==== DATA LISTING
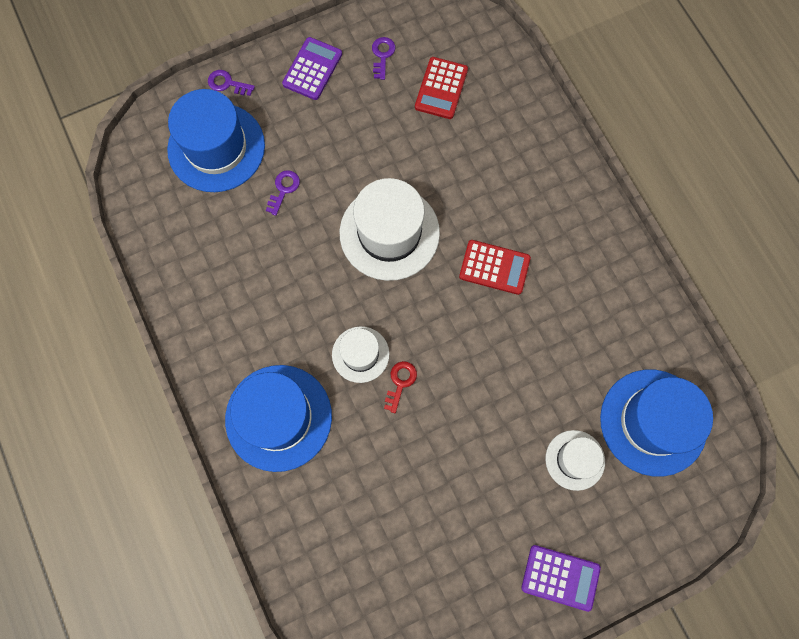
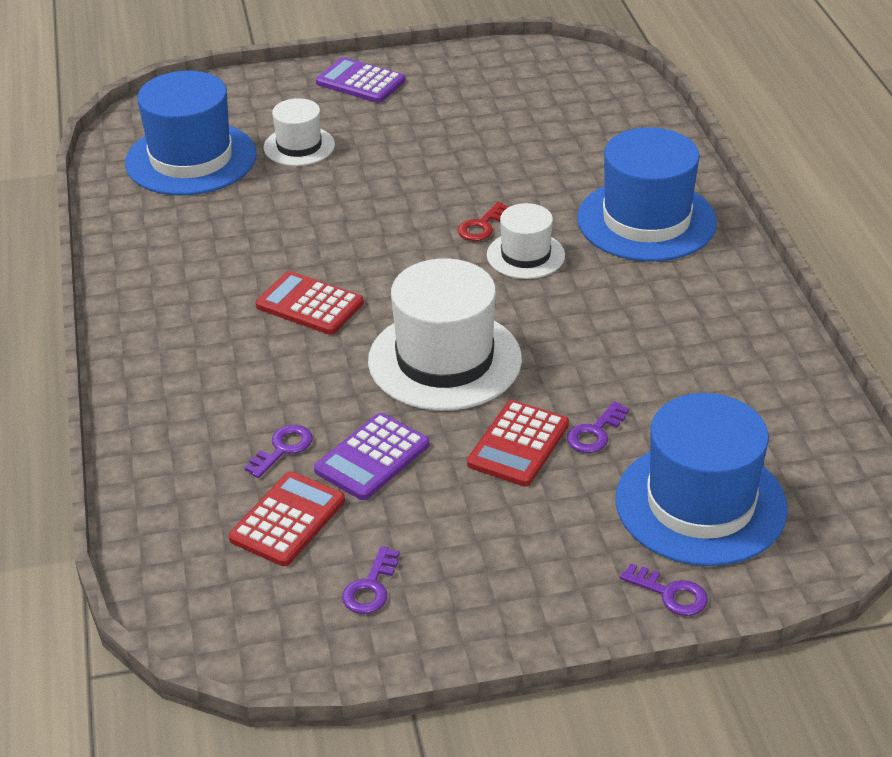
camera: 165 degrees left, 35 degrees down
purple calculator [282,37,342,100] -> purple calculator moved to [314,413,429,500]
none -> purple key [245,425,313,478]
none -> red calculator [467,400,569,486]

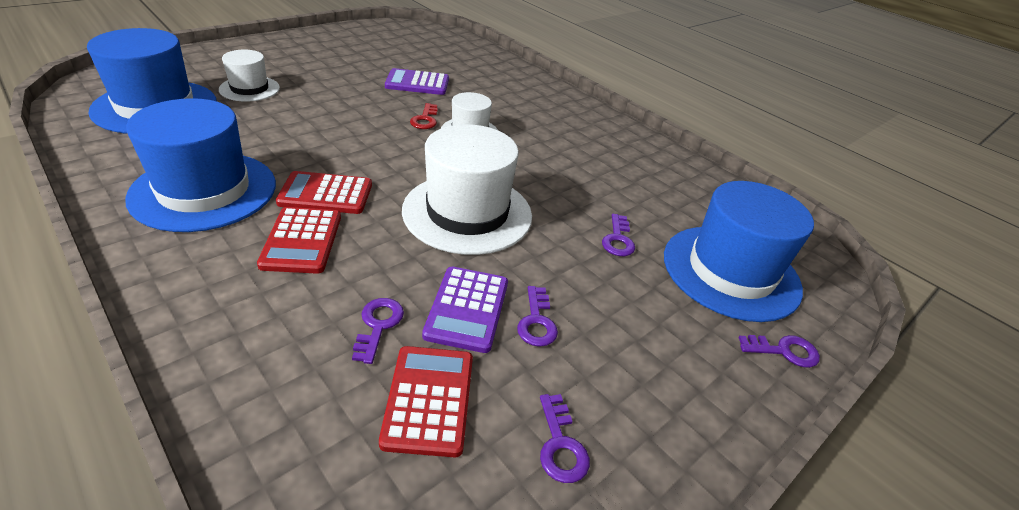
camera: 35 degrees left, 0 degrees up
purple calculator [316,57,405,103] -> purple calculator moved to [385,68,449,95]
red calculator [467,400,569,486] -> red calculator moved to [257,207,341,274]
blue hat [577,127,717,261] -> blue hat moved to [125,98,276,232]
none -> purple key [517,286,558,347]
========
## WORK ITEM
Nothing but the pictures may be dropped; output the records above exactly.

## ANSWER TO THIS EXERCISE
camera: 165 degrees left, 35 degrees down
purple calculator [282,37,342,100] -> purple calculator moved to [314,413,429,500]
none -> purple key [245,425,313,478]
none -> red calculator [467,400,569,486]

camera: 35 degrees left, 0 degrees up
purple calculator [316,57,405,103] -> purple calculator moved to [385,68,449,95]
red calculator [467,400,569,486] -> red calculator moved to [257,207,341,274]
blue hat [577,127,717,261] -> blue hat moved to [125,98,276,232]
none -> purple key [517,286,558,347]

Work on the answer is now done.